--- Study material Enclosed Below ---

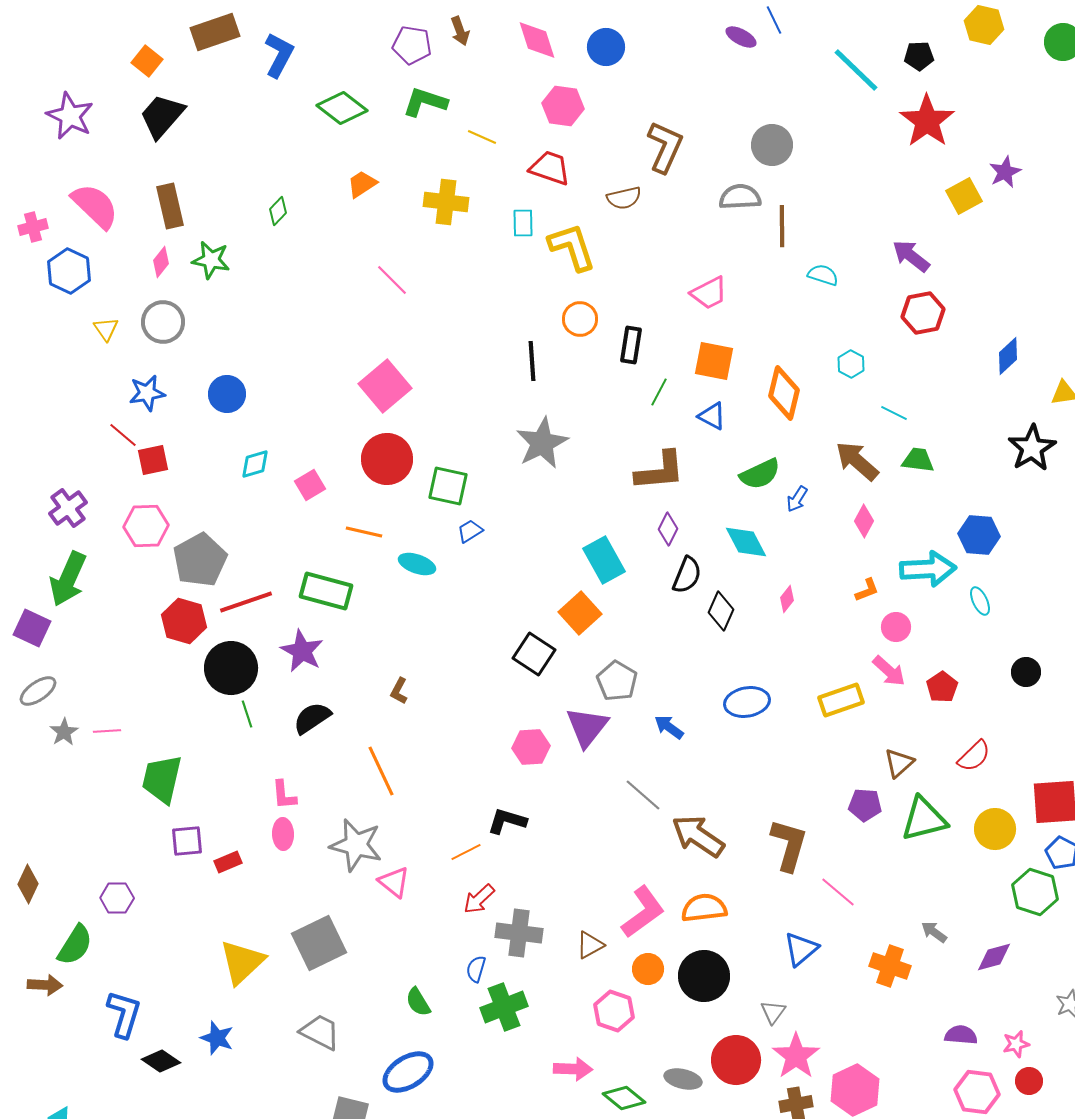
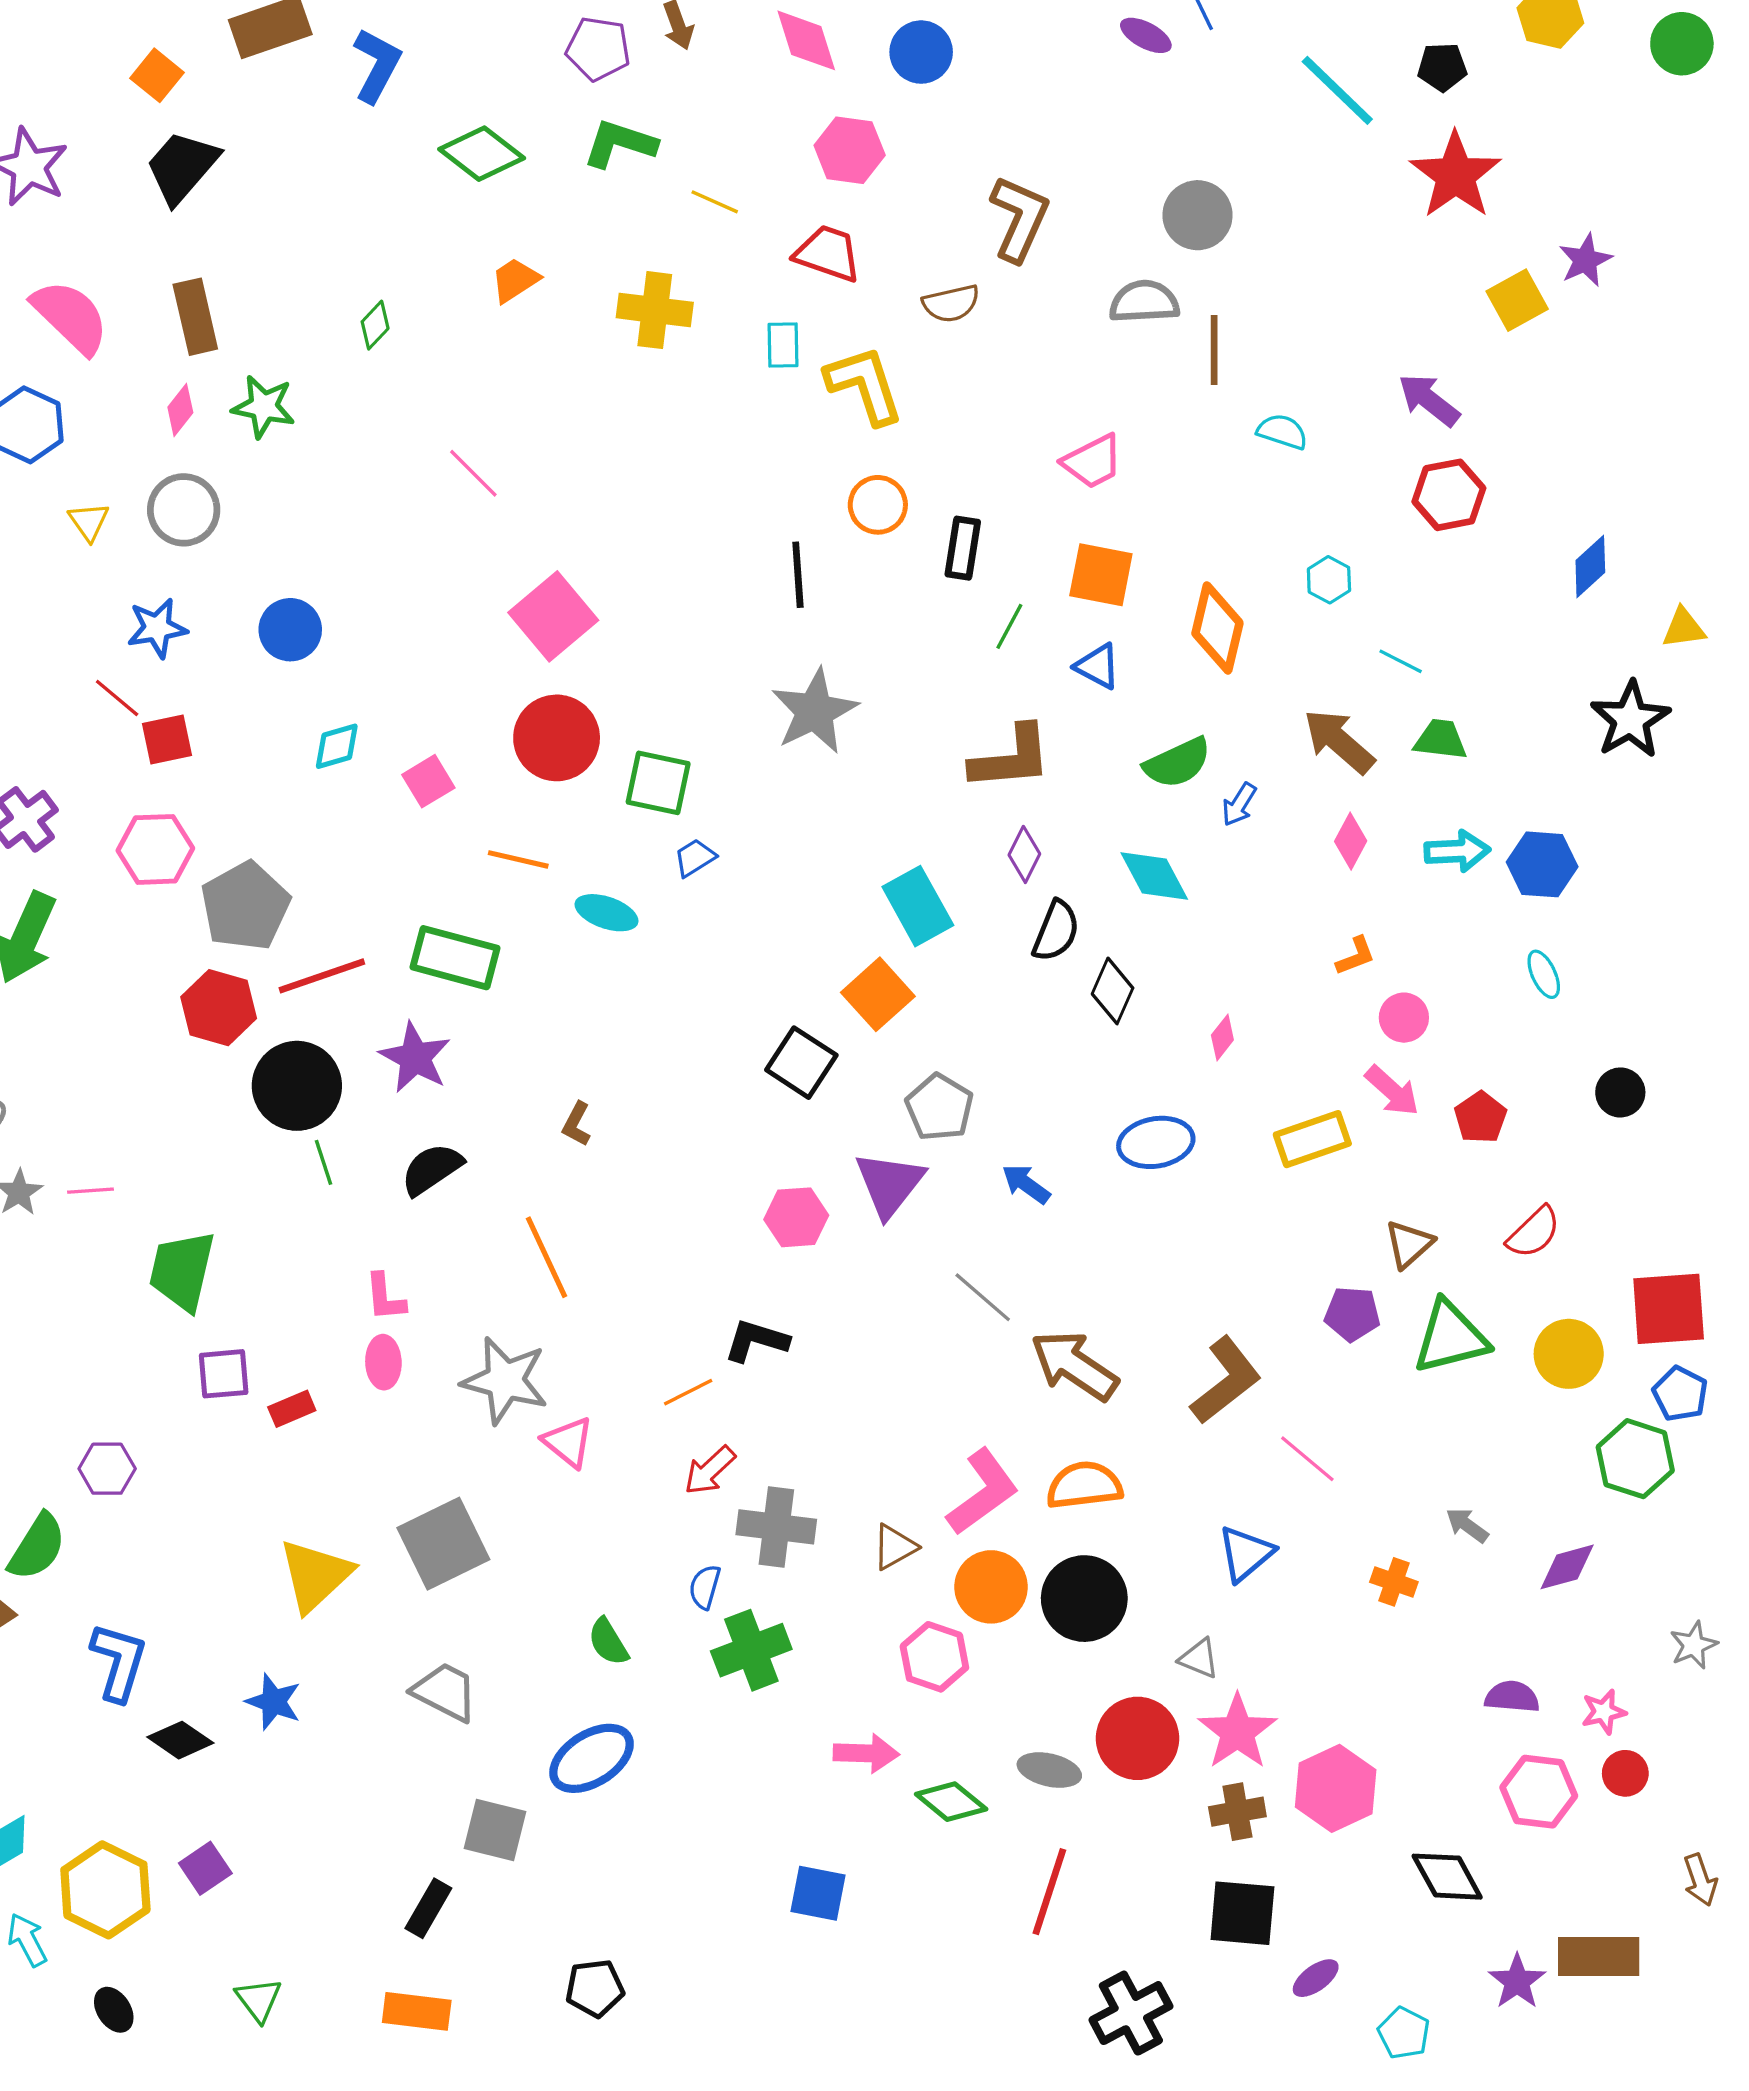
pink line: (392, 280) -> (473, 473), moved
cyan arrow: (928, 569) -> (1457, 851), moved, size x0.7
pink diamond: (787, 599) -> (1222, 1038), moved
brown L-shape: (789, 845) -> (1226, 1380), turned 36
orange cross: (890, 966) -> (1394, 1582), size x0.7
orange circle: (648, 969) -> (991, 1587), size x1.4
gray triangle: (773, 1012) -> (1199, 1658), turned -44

--- End of Enclosed Study material ---
--- Study material Enclosed Below ---

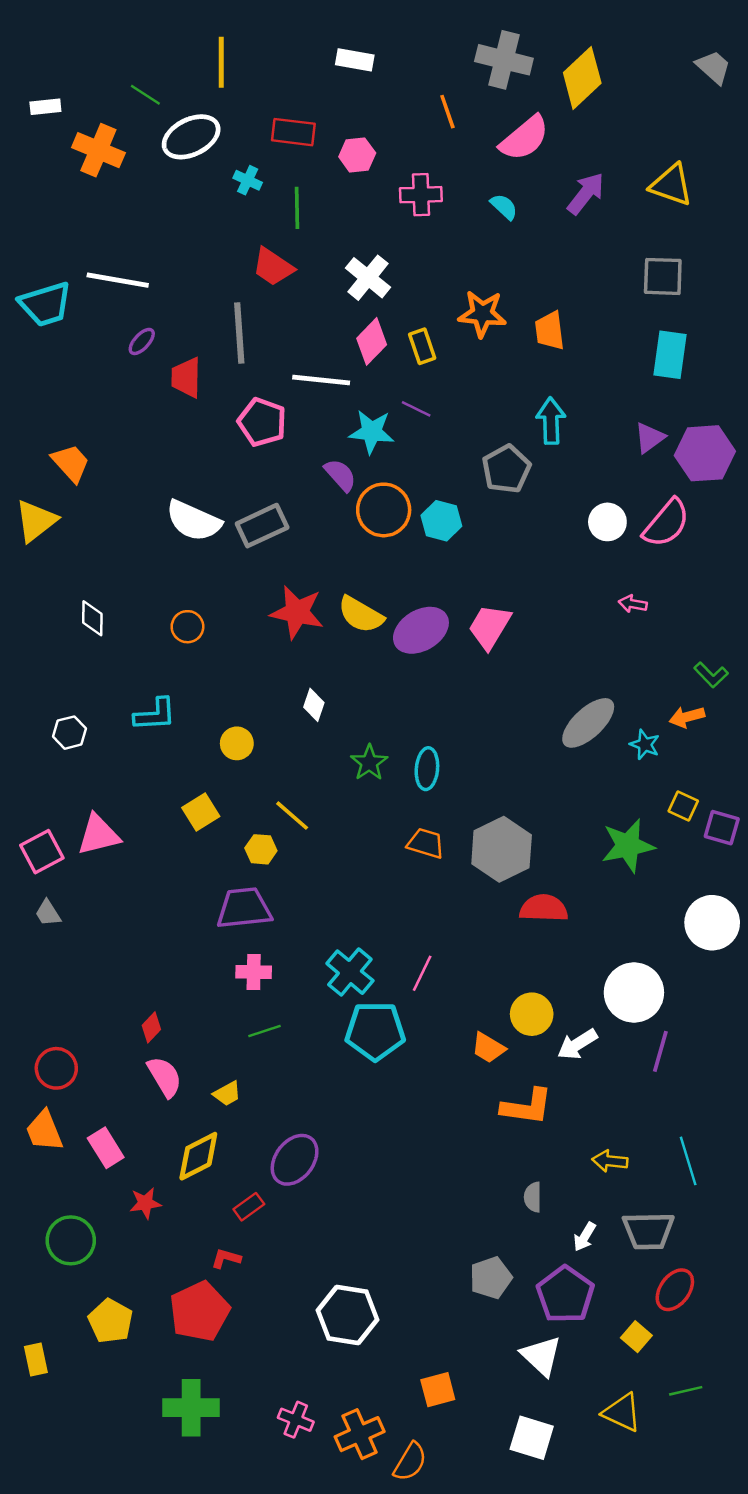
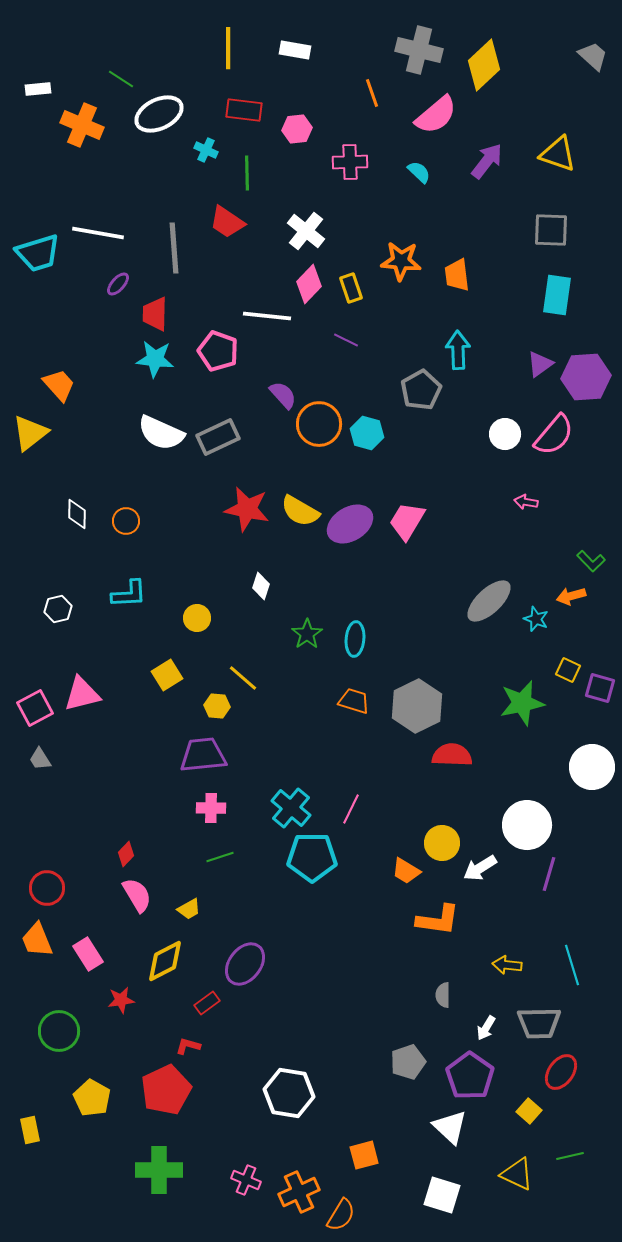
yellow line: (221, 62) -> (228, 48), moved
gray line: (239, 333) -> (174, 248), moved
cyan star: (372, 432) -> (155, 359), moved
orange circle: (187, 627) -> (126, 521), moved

--- End of Enclosed Study material ---
--- Study material Enclosed Below ---

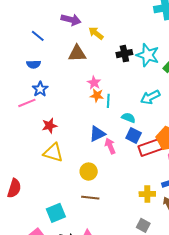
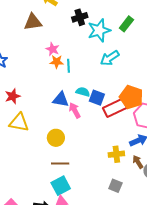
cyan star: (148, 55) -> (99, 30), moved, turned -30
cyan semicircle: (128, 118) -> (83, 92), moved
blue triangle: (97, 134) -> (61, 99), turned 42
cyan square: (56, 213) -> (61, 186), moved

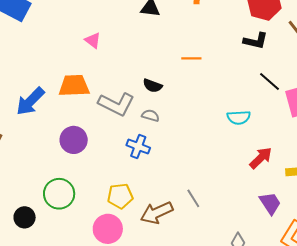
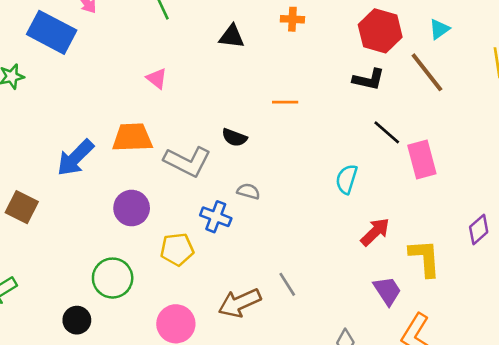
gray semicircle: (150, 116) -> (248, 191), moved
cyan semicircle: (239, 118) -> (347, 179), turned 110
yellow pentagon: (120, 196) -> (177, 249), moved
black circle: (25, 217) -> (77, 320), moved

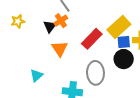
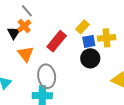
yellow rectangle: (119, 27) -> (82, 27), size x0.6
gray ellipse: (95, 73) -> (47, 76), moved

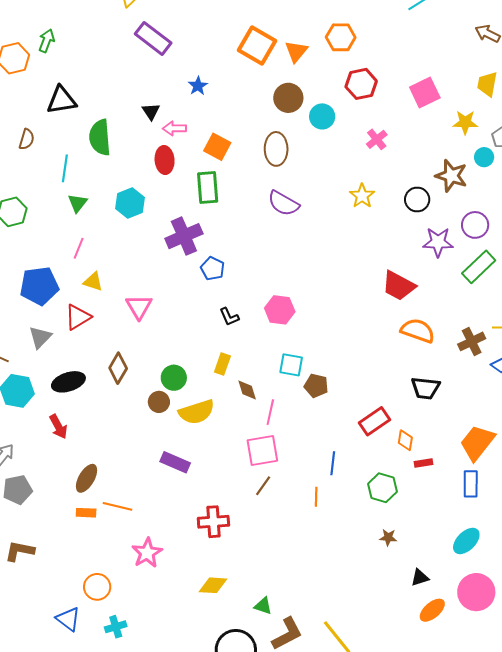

--- End of Enclosed Study material ---

• _Goal of the exercise_
Beginning at the line with "pink line: (392, 280) -> (473, 473), moved" and stopping after the line with "gray triangle: (773, 1012)", please write out every line of the data above exactly and nothing else.

• _Answer box_
pink line: (392, 280) -> (473, 473), moved
cyan arrow: (928, 569) -> (1457, 851), moved, size x0.7
pink diamond: (787, 599) -> (1222, 1038), moved
brown L-shape: (789, 845) -> (1226, 1380), turned 36
orange cross: (890, 966) -> (1394, 1582), size x0.7
orange circle: (648, 969) -> (991, 1587), size x1.4
gray triangle: (773, 1012) -> (1199, 1658), turned -44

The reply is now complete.